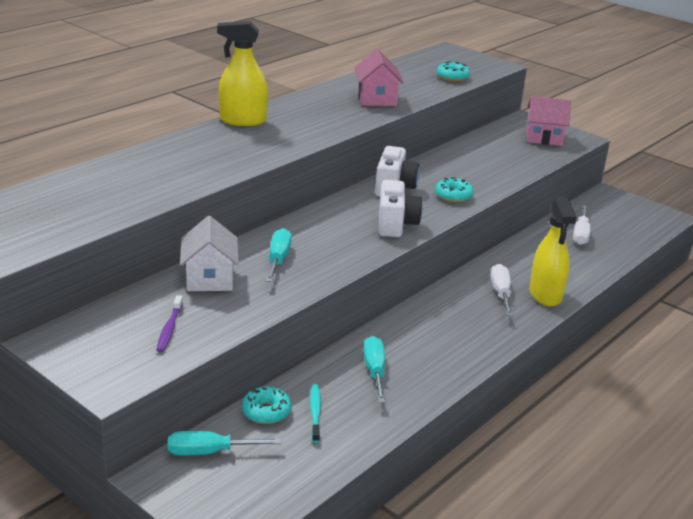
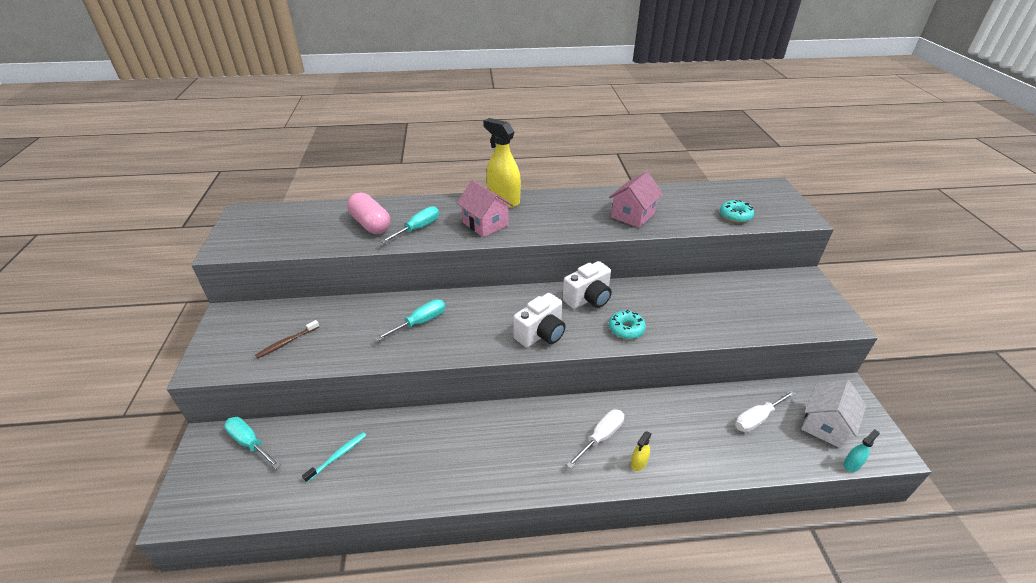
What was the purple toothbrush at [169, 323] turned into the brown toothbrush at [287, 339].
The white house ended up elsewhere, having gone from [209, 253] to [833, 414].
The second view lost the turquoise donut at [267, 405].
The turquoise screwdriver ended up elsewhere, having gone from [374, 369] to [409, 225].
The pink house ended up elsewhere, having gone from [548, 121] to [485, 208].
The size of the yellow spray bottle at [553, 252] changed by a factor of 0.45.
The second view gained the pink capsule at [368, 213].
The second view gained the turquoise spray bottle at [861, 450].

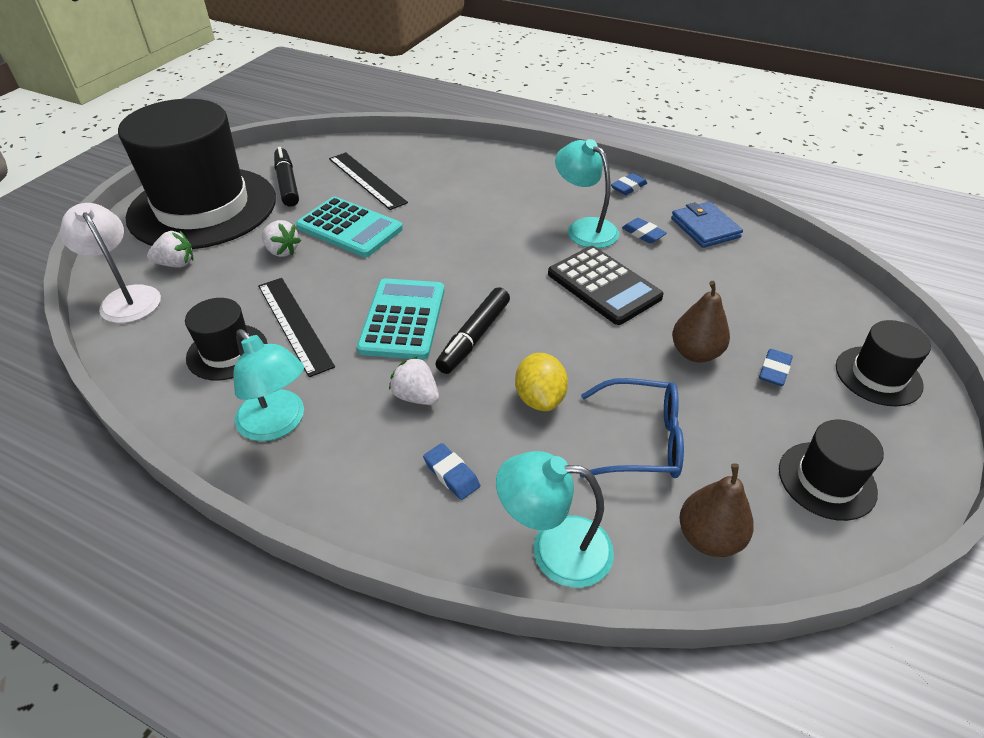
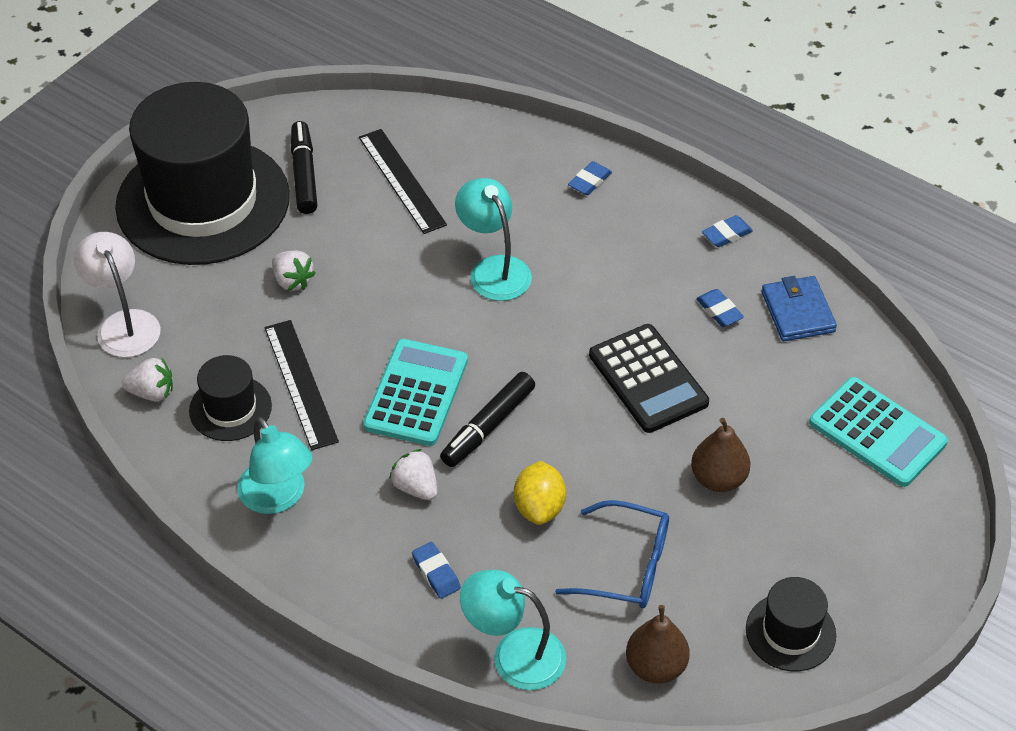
The white strawberry ended up elsewhere, having gone from [170, 249] to [147, 379].
The turquoise calculator ended up elsewhere, having gone from [349, 227] to [878, 432].
The turquoise lamp ended up elsewhere, having gone from [587, 193] to [493, 239].
The blue eraser ended up elsewhere, having gone from [776, 367] to [590, 178].
The second view lost the black hat at [883, 363].

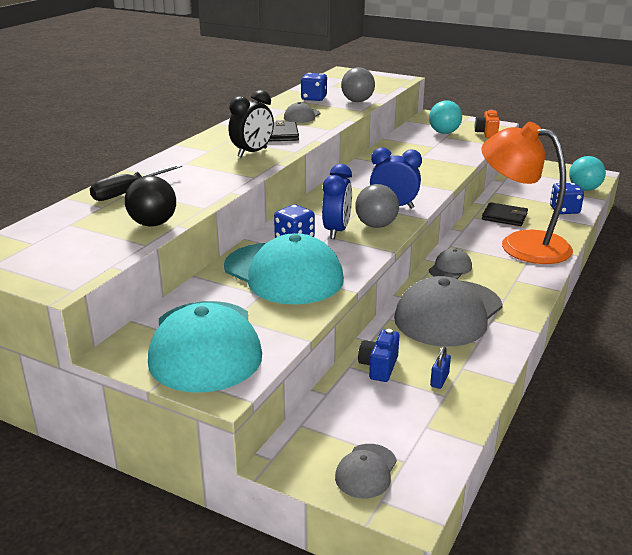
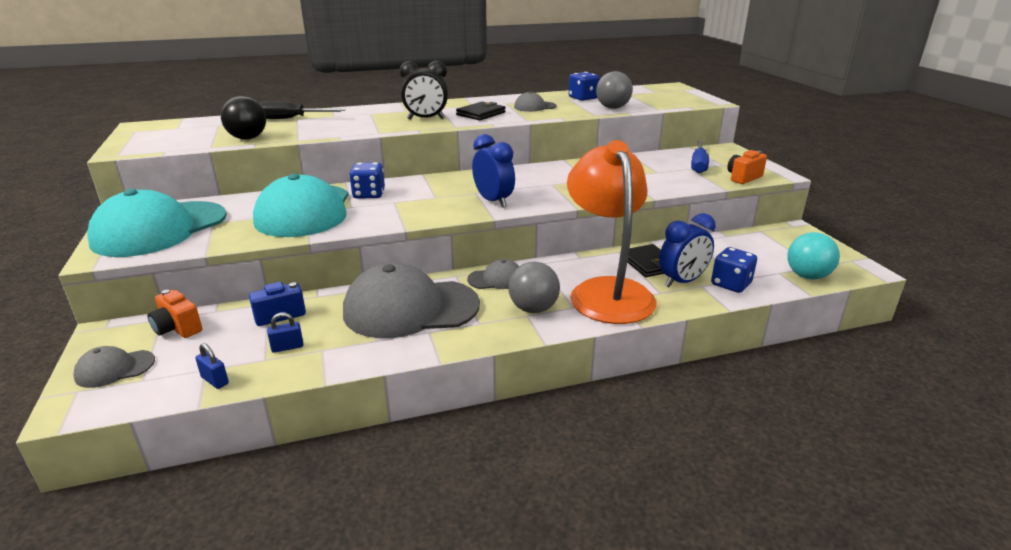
The blue clock ended up elsewhere, having gone from [337, 201] to [687, 250].
The grey ball ended up elsewhere, having gone from [377, 206] to [534, 287].
Where the turquoise ball stood at [445, 117], the blue screwdriver came to stand at [700, 156].
The second view gained the orange camera at [175, 314].
The second view gained the blue padlock at [212, 366].

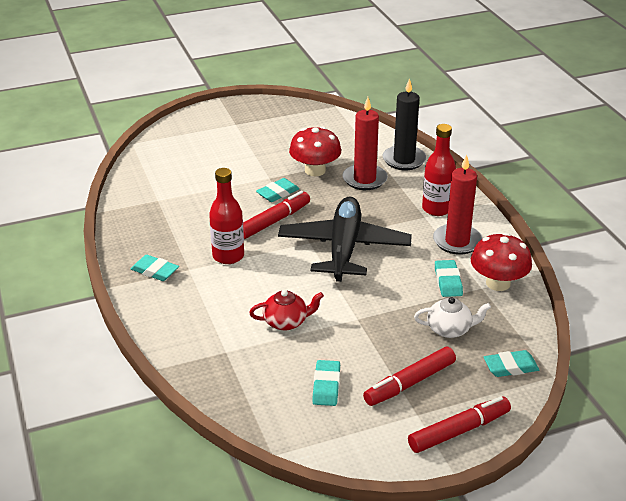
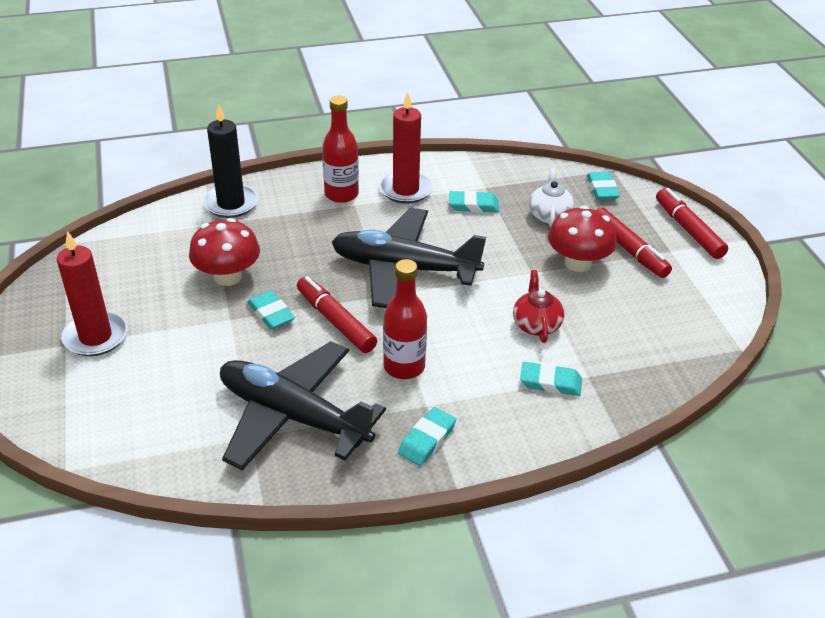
The turquoise eraser ended up elsewhere, having gone from [326, 383] to [551, 379].
The red candle ended up elsewhere, having gone from [365, 143] to [92, 293].
The red mushroom ended up elsewhere, having gone from [501, 262] to [582, 239].
The second view gained the black plane at [303, 405].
----------
Return the line containing "The pink house" and every line after it through the end of the records above, exactly and nothing else, but not the pictures.

The pink house ended up elsewhere, having gone from [548, 121] to [485, 208].
The size of the yellow spray bottle at [553, 252] changed by a factor of 0.45.
The second view gained the pink capsule at [368, 213].
The second view gained the turquoise spray bottle at [861, 450].

The white strawberry ended up elsewhere, having gone from [170, 249] to [147, 379].
The turquoise calculator ended up elsewhere, having gone from [349, 227] to [878, 432].
The turquoise lamp ended up elsewhere, having gone from [587, 193] to [493, 239].
The blue eraser ended up elsewhere, having gone from [776, 367] to [590, 178].
The second view lost the black hat at [883, 363].

The blue clock ended up elsewhere, having gone from [337, 201] to [687, 250].
The grey ball ended up elsewhere, having gone from [377, 206] to [534, 287].
Where the turquoise ball stood at [445, 117], the blue screwdriver came to stand at [700, 156].
The second view gained the orange camera at [175, 314].
The second view gained the blue padlock at [212, 366].

The turquoise eraser ended up elsewhere, having gone from [326, 383] to [551, 379].
The red candle ended up elsewhere, having gone from [365, 143] to [92, 293].
The red mushroom ended up elsewhere, having gone from [501, 262] to [582, 239].
The second view gained the black plane at [303, 405].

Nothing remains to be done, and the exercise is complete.